Available data:
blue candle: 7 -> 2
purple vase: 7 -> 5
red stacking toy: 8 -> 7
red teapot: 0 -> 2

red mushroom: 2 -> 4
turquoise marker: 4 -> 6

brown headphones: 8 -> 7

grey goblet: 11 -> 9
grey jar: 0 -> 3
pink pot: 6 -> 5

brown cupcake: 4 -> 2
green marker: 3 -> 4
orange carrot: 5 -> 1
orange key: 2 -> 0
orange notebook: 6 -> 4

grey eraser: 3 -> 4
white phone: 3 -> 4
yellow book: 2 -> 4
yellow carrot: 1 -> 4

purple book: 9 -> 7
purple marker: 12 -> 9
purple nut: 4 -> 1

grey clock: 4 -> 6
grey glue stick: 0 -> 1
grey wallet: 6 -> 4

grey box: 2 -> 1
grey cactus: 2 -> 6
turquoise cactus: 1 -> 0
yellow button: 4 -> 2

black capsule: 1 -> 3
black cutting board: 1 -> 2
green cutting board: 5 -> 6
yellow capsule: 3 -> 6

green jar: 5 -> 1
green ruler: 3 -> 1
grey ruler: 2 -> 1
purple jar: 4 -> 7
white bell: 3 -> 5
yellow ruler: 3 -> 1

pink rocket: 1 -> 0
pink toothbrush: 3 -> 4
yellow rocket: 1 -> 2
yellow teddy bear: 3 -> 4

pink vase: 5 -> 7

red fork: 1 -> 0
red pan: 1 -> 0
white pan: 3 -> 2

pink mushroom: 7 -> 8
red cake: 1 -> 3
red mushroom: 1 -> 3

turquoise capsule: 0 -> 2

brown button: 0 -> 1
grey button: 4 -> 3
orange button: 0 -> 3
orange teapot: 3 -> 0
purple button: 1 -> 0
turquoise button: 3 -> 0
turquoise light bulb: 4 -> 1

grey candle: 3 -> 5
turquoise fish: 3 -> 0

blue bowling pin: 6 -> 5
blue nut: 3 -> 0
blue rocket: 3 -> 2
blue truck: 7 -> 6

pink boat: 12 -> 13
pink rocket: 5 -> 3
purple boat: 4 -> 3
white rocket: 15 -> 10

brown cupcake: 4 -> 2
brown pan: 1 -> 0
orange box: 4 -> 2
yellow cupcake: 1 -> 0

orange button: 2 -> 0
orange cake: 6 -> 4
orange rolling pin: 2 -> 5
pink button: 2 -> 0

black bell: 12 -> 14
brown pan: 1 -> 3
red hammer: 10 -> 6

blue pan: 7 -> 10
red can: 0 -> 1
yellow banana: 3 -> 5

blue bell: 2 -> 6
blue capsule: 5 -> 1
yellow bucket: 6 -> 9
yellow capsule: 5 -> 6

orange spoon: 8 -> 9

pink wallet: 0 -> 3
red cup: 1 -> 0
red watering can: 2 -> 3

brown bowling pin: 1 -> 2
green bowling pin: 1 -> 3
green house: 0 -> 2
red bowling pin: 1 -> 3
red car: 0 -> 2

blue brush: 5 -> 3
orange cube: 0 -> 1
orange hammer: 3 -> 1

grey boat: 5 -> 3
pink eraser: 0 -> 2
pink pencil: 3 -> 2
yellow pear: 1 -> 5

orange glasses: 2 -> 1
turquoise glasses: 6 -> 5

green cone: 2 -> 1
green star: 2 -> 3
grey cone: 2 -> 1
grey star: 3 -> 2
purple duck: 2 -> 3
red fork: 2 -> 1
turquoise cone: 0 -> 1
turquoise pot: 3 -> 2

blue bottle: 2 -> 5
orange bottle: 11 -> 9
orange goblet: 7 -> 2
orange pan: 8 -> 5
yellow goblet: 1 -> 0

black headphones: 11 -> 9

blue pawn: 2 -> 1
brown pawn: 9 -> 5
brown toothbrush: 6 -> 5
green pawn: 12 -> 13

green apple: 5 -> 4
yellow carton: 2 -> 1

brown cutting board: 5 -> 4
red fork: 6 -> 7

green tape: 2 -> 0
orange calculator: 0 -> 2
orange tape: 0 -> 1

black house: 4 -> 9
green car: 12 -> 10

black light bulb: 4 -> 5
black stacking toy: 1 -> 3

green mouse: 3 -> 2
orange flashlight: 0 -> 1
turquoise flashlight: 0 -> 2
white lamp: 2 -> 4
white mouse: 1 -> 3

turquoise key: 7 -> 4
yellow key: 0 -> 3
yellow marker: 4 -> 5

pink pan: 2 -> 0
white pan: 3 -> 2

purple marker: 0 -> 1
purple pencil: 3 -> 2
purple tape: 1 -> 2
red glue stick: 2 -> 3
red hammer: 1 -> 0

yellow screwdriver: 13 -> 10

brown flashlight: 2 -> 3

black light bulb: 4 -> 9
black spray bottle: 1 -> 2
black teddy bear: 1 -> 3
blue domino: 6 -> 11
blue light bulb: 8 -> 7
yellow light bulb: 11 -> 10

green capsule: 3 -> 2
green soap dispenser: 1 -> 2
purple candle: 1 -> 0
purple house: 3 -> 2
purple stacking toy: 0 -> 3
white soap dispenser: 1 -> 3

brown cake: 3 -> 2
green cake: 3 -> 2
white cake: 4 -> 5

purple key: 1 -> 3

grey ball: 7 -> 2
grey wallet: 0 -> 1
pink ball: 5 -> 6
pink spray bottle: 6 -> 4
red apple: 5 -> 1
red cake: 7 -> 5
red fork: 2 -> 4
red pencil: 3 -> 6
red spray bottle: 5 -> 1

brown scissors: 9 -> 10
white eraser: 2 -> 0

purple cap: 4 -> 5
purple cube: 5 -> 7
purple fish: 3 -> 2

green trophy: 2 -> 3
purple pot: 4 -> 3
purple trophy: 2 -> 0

Requirement: With the line that has "orange cake: 6 -> 4" as the first and the line that has "red cup: 1 -> 0" as the last, repeat exactly that run of lines above and no more.

Output:
orange cake: 6 -> 4
orange rolling pin: 2 -> 5
pink button: 2 -> 0

black bell: 12 -> 14
brown pan: 1 -> 3
red hammer: 10 -> 6

blue pan: 7 -> 10
red can: 0 -> 1
yellow banana: 3 -> 5

blue bell: 2 -> 6
blue capsule: 5 -> 1
yellow bucket: 6 -> 9
yellow capsule: 5 -> 6

orange spoon: 8 -> 9

pink wallet: 0 -> 3
red cup: 1 -> 0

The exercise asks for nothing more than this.